## Assignment:
Repeat exactly the lines from the one containing "BUZZER1 pin IO: D23 -> D22" through the last line of the records below, both included, and nothing else.
START Dataset entries
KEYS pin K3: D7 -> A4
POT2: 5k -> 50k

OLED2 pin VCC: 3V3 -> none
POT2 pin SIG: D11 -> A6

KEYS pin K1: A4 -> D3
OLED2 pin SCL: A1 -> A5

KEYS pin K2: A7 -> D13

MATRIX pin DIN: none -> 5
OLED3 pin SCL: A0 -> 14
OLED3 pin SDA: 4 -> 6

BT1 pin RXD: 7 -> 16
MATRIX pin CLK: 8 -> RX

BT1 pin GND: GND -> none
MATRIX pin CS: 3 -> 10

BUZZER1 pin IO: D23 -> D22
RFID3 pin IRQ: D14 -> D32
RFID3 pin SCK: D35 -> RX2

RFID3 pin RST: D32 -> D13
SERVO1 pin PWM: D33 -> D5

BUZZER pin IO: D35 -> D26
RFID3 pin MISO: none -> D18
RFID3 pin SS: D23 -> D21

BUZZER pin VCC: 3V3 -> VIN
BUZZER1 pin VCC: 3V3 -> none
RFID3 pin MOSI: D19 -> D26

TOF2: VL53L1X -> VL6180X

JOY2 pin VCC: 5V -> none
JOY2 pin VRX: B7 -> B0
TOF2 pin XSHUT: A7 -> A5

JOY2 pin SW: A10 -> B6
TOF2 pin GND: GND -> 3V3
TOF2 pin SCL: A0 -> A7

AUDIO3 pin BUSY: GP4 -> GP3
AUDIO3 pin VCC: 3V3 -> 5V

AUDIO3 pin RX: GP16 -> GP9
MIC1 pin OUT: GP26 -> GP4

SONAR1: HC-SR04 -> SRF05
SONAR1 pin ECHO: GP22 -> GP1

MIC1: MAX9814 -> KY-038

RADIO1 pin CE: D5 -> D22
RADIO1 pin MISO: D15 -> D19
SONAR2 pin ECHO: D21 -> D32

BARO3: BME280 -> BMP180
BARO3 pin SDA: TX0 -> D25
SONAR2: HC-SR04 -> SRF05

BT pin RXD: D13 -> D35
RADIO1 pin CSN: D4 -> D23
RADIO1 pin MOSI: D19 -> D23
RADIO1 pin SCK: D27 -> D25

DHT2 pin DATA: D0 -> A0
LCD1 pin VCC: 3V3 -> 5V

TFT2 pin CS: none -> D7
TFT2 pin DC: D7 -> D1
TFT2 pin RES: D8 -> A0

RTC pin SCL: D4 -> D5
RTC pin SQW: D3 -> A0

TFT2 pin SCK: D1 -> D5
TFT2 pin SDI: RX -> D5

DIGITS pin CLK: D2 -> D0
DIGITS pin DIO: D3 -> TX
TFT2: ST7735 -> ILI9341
END Dataset entries
## Solution for this problem:
BUZZER1 pin IO: D23 -> D22
RFID3 pin IRQ: D14 -> D32
RFID3 pin SCK: D35 -> RX2

RFID3 pin RST: D32 -> D13
SERVO1 pin PWM: D33 -> D5

BUZZER pin IO: D35 -> D26
RFID3 pin MISO: none -> D18
RFID3 pin SS: D23 -> D21

BUZZER pin VCC: 3V3 -> VIN
BUZZER1 pin VCC: 3V3 -> none
RFID3 pin MOSI: D19 -> D26

TOF2: VL53L1X -> VL6180X

JOY2 pin VCC: 5V -> none
JOY2 pin VRX: B7 -> B0
TOF2 pin XSHUT: A7 -> A5

JOY2 pin SW: A10 -> B6
TOF2 pin GND: GND -> 3V3
TOF2 pin SCL: A0 -> A7

AUDIO3 pin BUSY: GP4 -> GP3
AUDIO3 pin VCC: 3V3 -> 5V

AUDIO3 pin RX: GP16 -> GP9
MIC1 pin OUT: GP26 -> GP4

SONAR1: HC-SR04 -> SRF05
SONAR1 pin ECHO: GP22 -> GP1

MIC1: MAX9814 -> KY-038

RADIO1 pin CE: D5 -> D22
RADIO1 pin MISO: D15 -> D19
SONAR2 pin ECHO: D21 -> D32

BARO3: BME280 -> BMP180
BARO3 pin SDA: TX0 -> D25
SONAR2: HC-SR04 -> SRF05

BT pin RXD: D13 -> D35
RADIO1 pin CSN: D4 -> D23
RADIO1 pin MOSI: D19 -> D23
RADIO1 pin SCK: D27 -> D25

DHT2 pin DATA: D0 -> A0
LCD1 pin VCC: 3V3 -> 5V

TFT2 pin CS: none -> D7
TFT2 pin DC: D7 -> D1
TFT2 pin RES: D8 -> A0

RTC pin SCL: D4 -> D5
RTC pin SQW: D3 -> A0

TFT2 pin SCK: D1 -> D5
TFT2 pin SDI: RX -> D5

DIGITS pin CLK: D2 -> D0
DIGITS pin DIO: D3 -> TX
TFT2: ST7735 -> ILI9341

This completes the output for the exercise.